__EXERCISE DESCRIPTION__.
The answer must consist of every line in the data that contains "diode".

### SUPPLIED INFORMATION ###

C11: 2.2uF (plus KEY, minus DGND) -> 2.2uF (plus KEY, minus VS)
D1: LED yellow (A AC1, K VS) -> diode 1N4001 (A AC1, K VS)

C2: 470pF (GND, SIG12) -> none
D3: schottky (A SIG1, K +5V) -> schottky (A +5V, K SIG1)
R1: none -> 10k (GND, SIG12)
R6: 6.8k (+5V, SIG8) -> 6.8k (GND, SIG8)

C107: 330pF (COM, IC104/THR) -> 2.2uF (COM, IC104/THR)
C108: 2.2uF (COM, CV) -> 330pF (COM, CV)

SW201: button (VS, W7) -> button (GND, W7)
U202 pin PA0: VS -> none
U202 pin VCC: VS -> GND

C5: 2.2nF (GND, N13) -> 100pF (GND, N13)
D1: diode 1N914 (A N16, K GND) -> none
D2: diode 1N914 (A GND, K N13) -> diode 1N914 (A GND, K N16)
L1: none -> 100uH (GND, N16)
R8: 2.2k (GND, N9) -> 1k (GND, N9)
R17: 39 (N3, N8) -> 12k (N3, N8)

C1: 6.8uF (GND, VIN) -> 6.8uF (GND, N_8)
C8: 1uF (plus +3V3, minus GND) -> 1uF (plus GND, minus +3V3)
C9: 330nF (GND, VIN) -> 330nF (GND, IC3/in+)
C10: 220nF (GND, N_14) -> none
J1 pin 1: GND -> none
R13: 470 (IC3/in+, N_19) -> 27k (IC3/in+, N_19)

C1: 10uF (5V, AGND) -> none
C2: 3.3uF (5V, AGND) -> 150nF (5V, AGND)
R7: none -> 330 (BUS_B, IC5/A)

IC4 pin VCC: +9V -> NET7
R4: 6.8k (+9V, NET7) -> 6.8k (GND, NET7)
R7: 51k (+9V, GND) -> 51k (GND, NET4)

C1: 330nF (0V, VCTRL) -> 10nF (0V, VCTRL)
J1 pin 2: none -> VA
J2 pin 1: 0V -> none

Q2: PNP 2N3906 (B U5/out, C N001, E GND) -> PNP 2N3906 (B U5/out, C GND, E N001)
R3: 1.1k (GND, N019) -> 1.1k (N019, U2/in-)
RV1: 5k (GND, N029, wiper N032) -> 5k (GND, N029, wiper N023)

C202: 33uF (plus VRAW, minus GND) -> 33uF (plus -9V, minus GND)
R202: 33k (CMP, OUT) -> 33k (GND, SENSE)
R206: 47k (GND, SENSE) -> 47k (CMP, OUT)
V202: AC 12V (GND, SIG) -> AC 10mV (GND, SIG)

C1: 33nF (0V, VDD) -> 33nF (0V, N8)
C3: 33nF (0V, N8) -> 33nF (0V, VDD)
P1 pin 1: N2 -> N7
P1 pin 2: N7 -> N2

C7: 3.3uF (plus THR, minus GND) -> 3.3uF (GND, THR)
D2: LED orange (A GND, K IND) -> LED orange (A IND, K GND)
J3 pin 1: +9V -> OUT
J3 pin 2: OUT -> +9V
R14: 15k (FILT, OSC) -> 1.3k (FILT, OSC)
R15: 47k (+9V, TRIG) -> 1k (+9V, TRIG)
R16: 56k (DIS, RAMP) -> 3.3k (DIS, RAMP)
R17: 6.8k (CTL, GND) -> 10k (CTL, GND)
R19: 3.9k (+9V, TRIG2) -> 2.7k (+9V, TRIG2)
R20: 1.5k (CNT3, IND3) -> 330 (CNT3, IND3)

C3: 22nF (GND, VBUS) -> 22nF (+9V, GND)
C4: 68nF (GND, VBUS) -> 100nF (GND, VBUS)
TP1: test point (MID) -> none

###

__EXERCISE RESPONSE__.
D1: LED yellow (A AC1, K VS) -> diode 1N4001 (A AC1, K VS)
D1: diode 1N914 (A N16, K GND) -> none
D2: diode 1N914 (A GND, K N13) -> diode 1N914 (A GND, K N16)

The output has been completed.